**REQUIRED ACTION**
The lines from the one holding "D4: LED green" to the end of the records below, exactly as written, are the only thing to return.

───── DATASET RECORDS

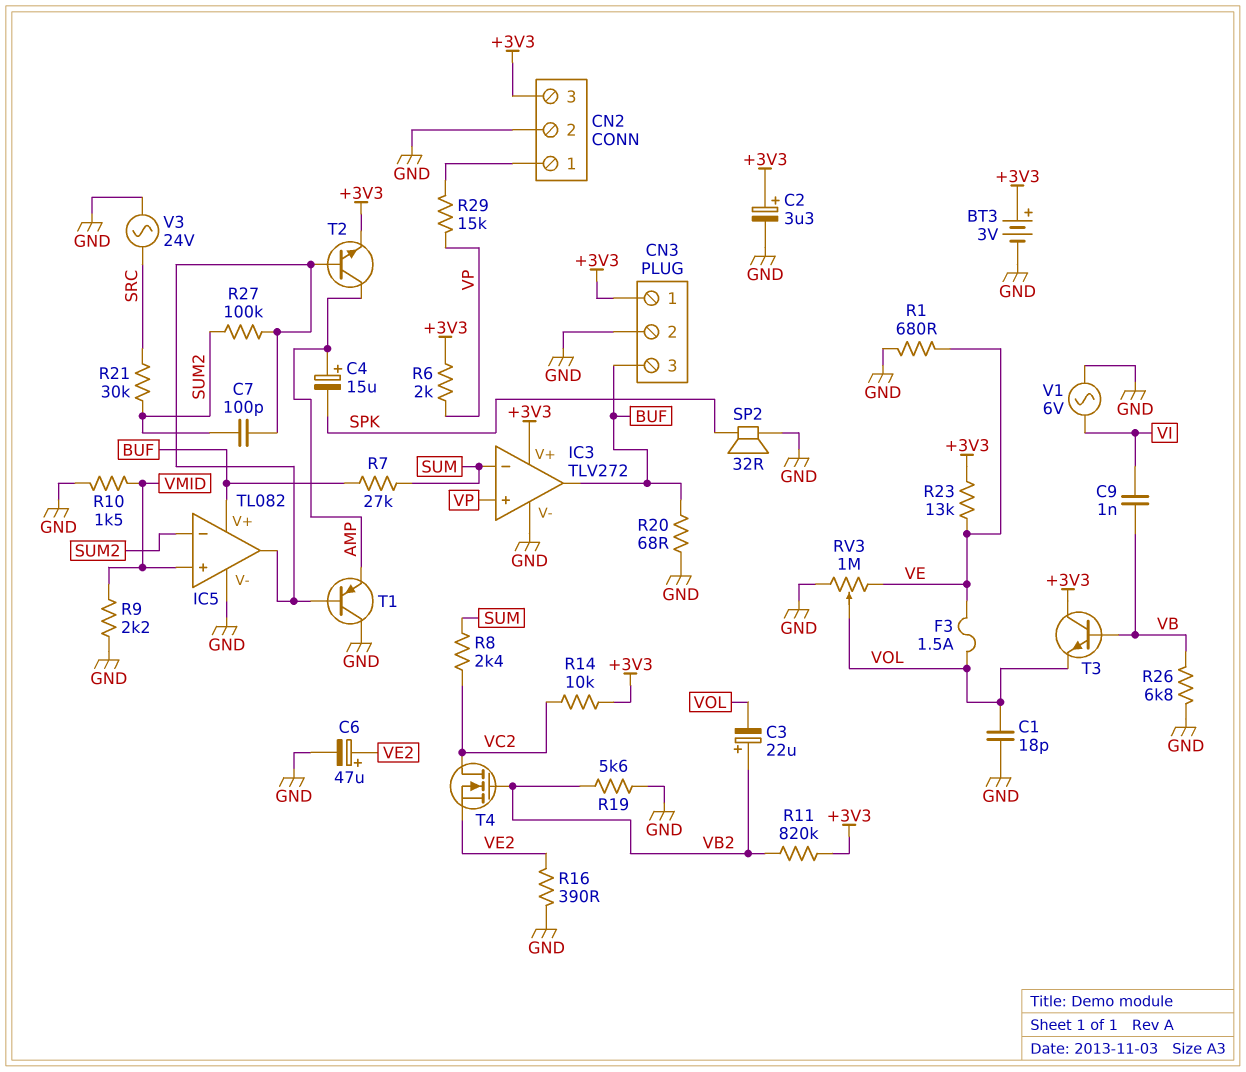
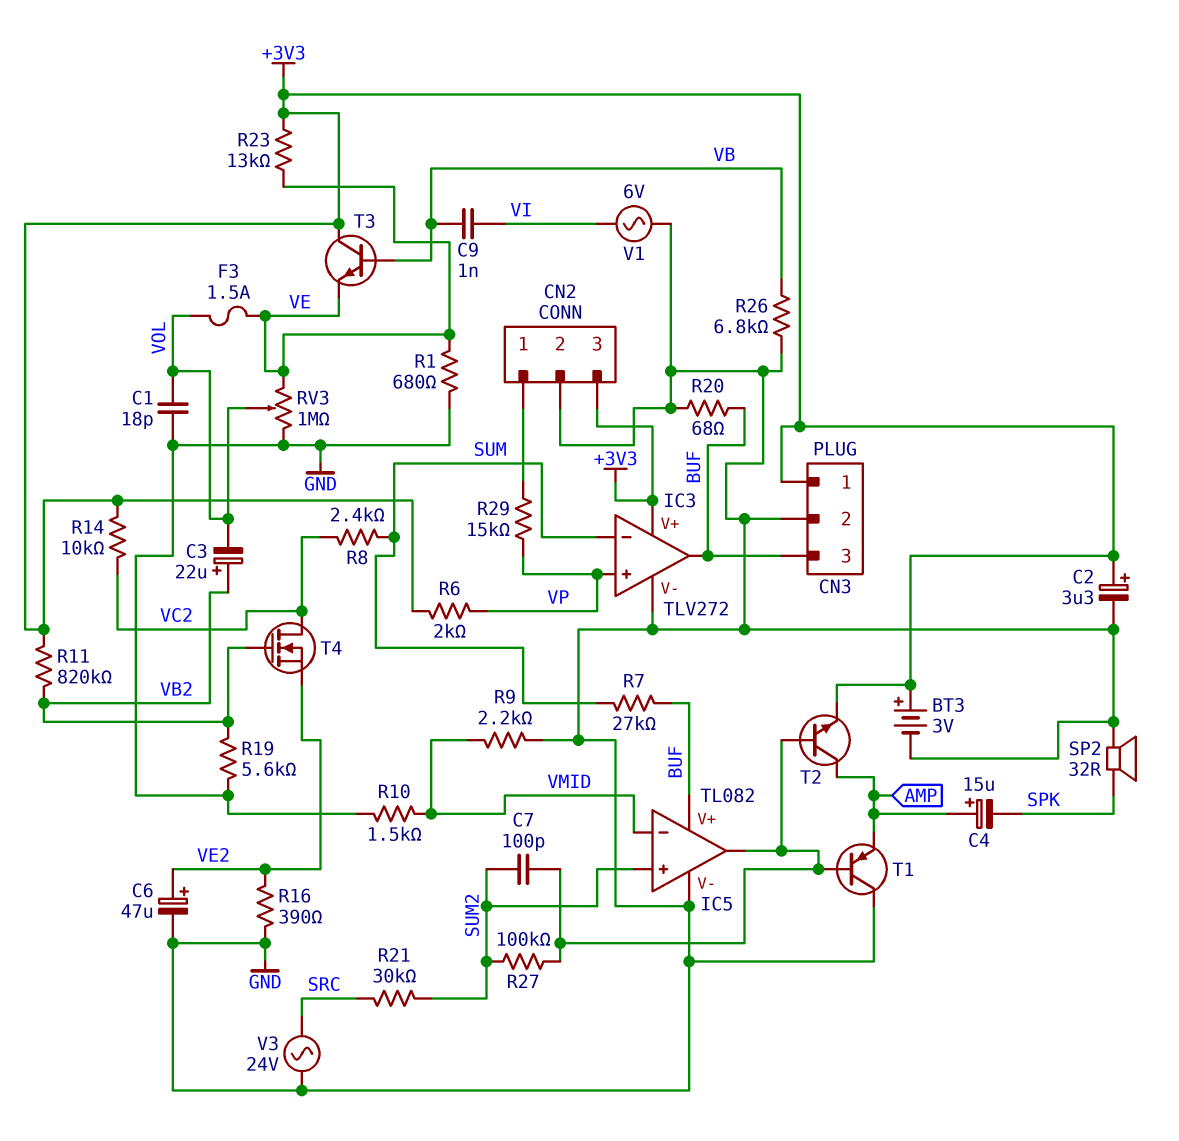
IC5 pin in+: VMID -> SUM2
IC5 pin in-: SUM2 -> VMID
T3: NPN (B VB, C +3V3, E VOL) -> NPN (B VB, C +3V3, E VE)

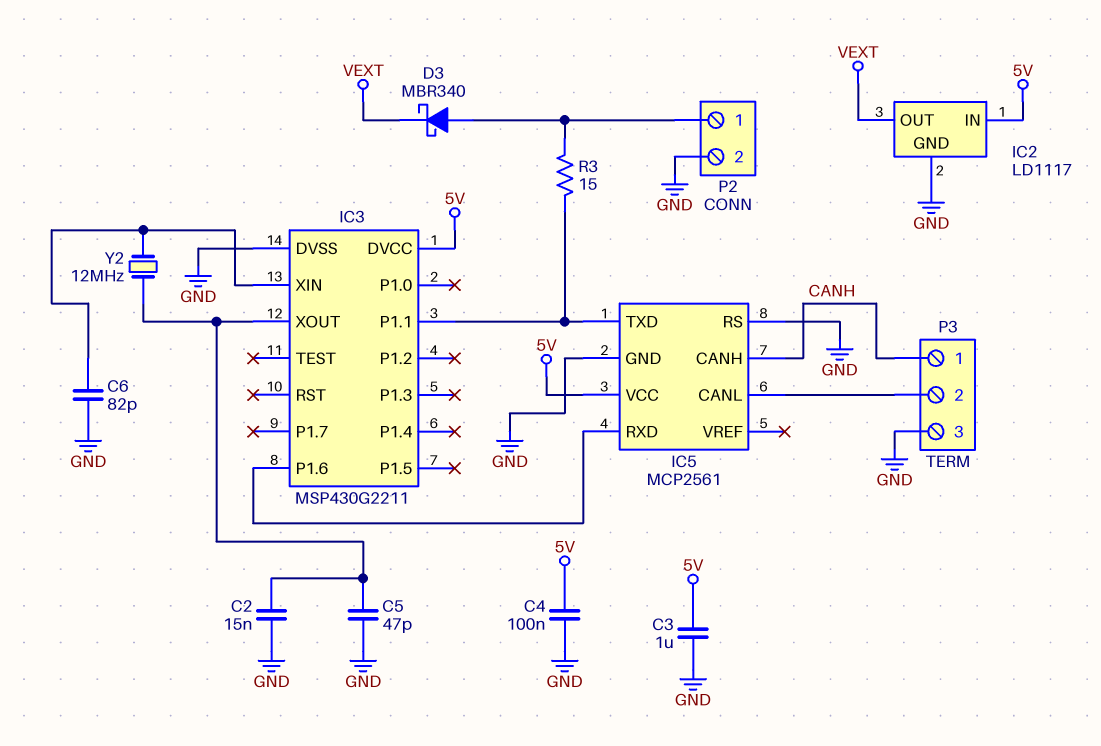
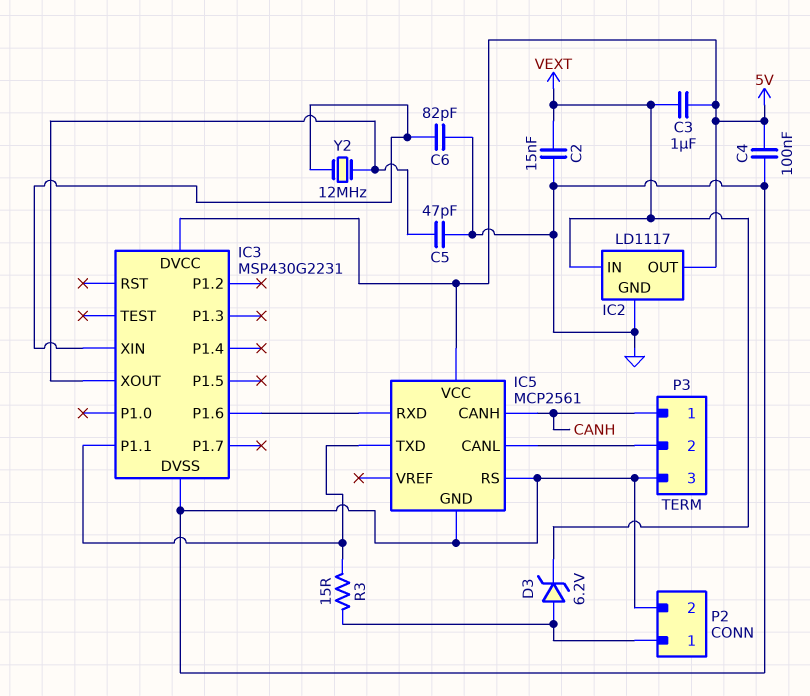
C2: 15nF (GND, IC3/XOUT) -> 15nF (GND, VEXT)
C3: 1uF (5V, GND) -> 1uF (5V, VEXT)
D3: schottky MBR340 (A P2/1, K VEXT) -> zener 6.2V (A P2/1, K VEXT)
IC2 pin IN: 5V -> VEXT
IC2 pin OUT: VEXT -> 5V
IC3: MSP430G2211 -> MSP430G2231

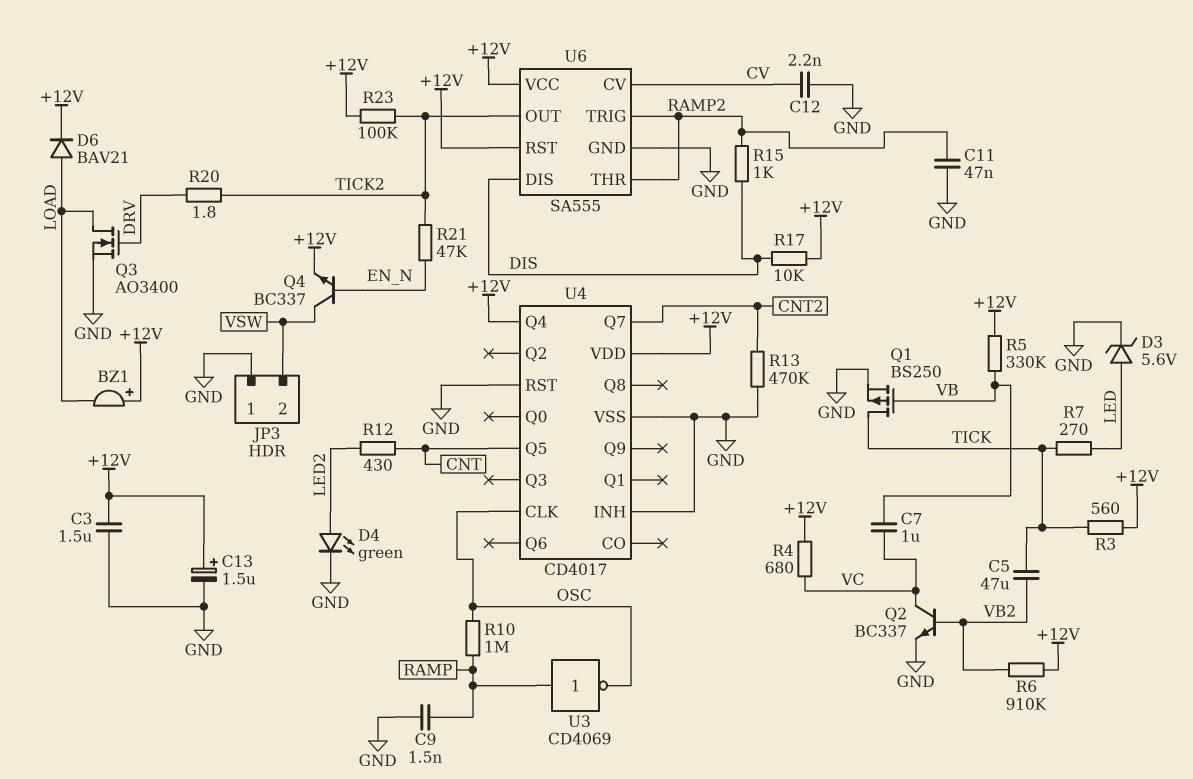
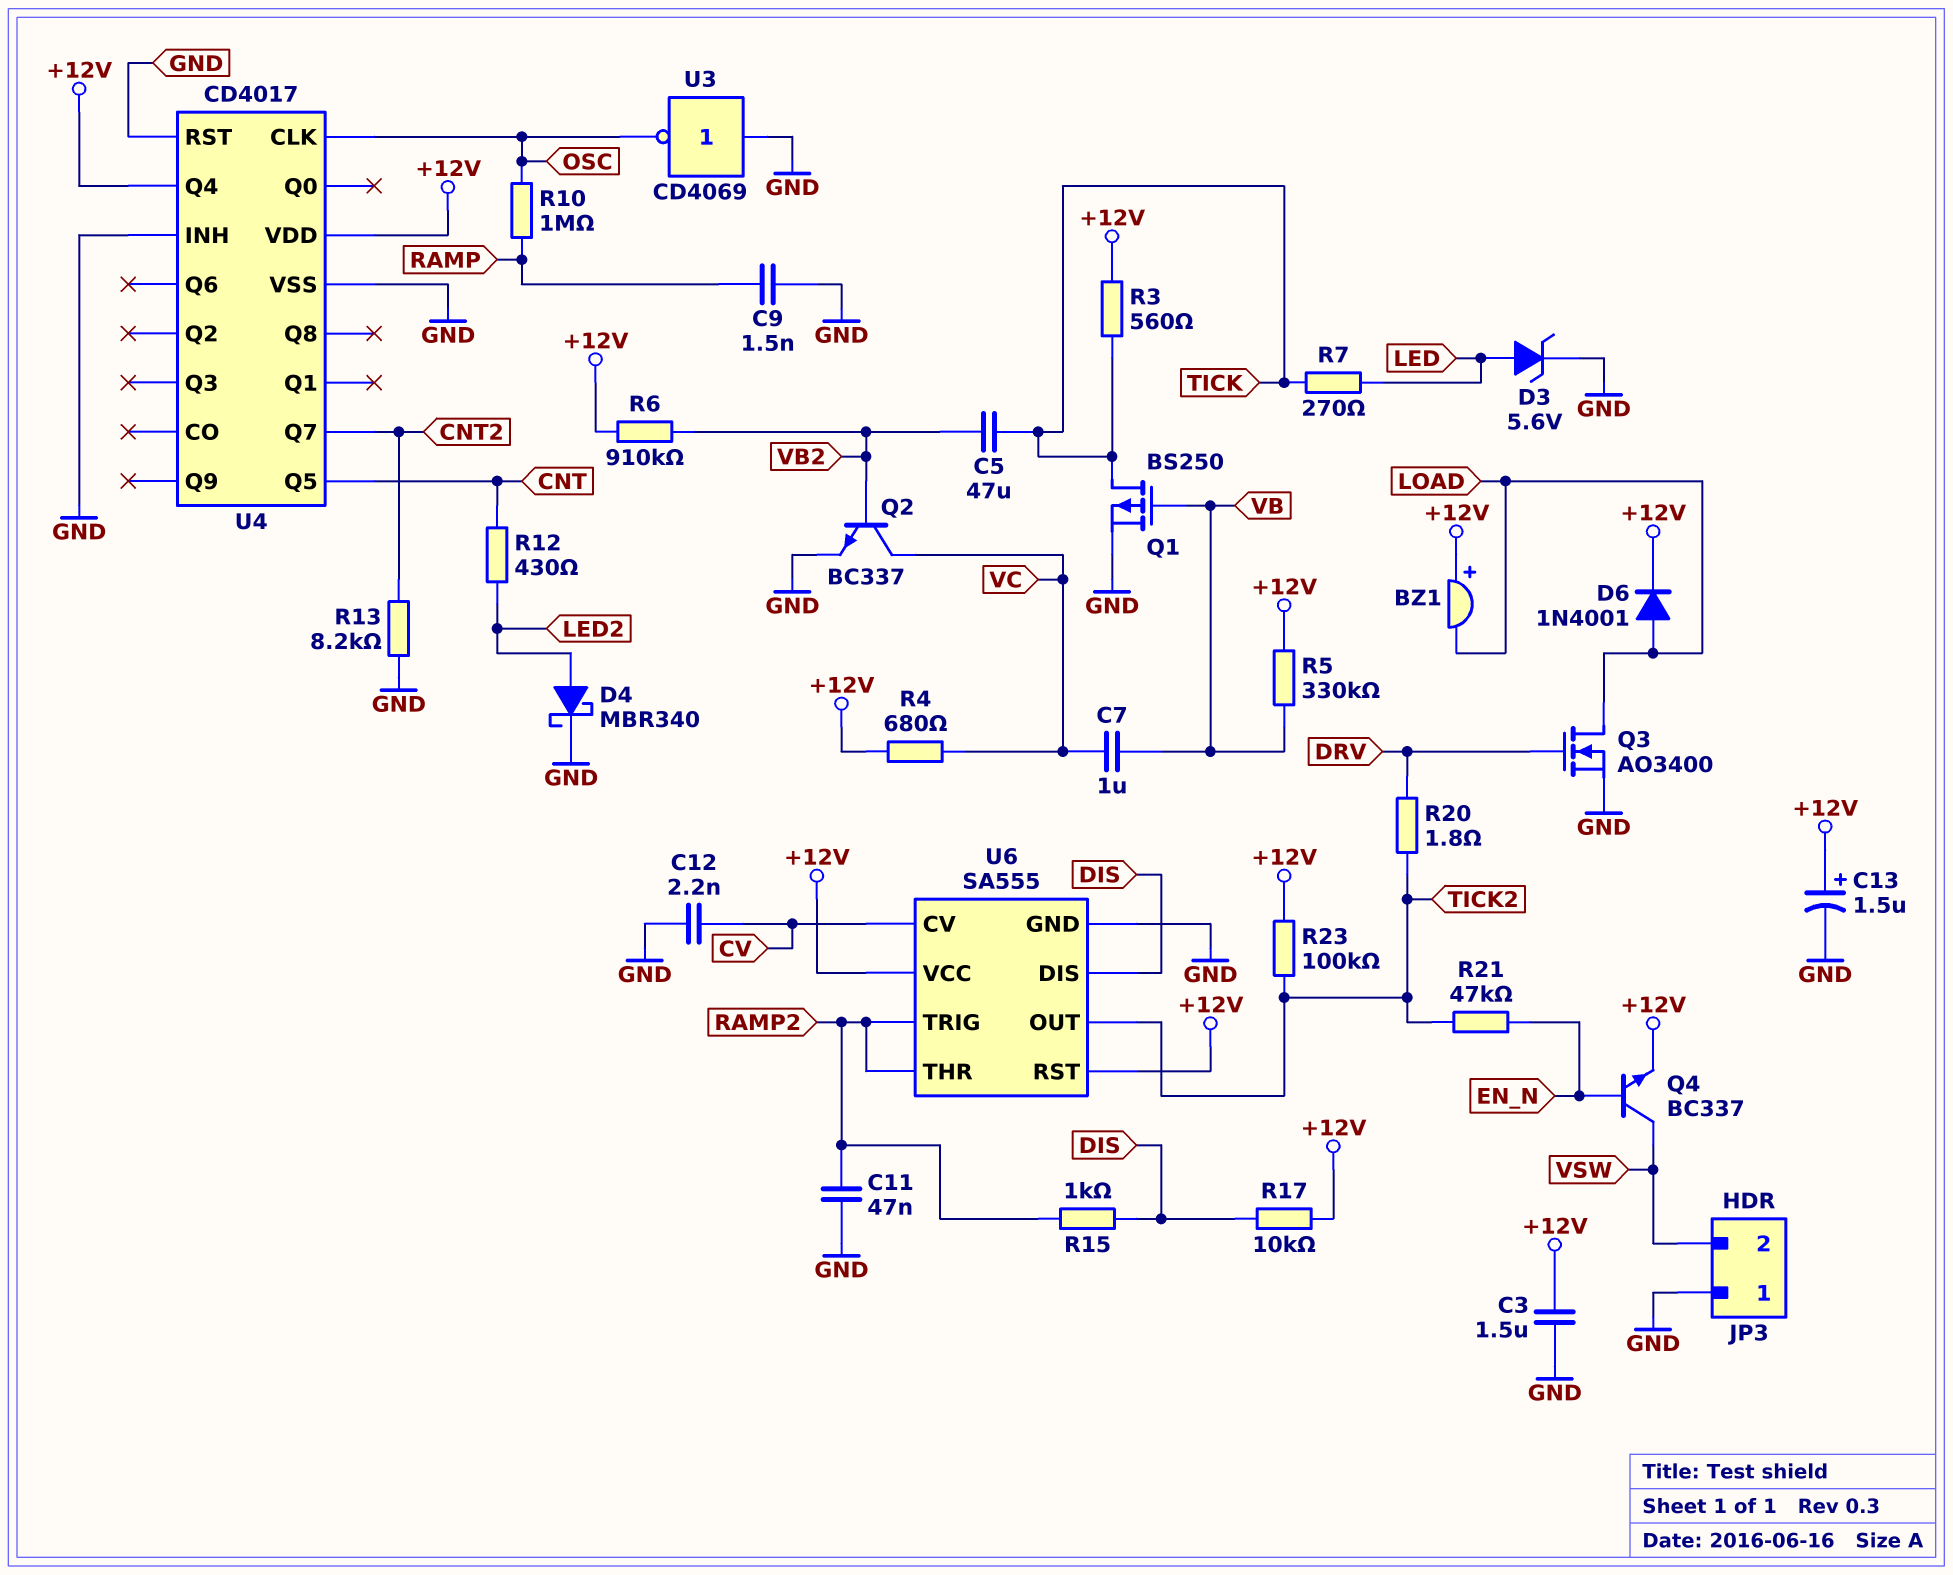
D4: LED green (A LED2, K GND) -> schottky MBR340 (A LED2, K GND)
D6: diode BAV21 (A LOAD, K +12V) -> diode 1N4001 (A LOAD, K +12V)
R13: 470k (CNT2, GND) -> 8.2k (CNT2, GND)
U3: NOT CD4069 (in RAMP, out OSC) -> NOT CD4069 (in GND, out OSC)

──────────

**RESPONSE AREA**
D4: LED green (A LED2, K GND) -> schottky MBR340 (A LED2, K GND)
D6: diode BAV21 (A LOAD, K +12V) -> diode 1N4001 (A LOAD, K +12V)
R13: 470k (CNT2, GND) -> 8.2k (CNT2, GND)
U3: NOT CD4069 (in RAMP, out OSC) -> NOT CD4069 (in GND, out OSC)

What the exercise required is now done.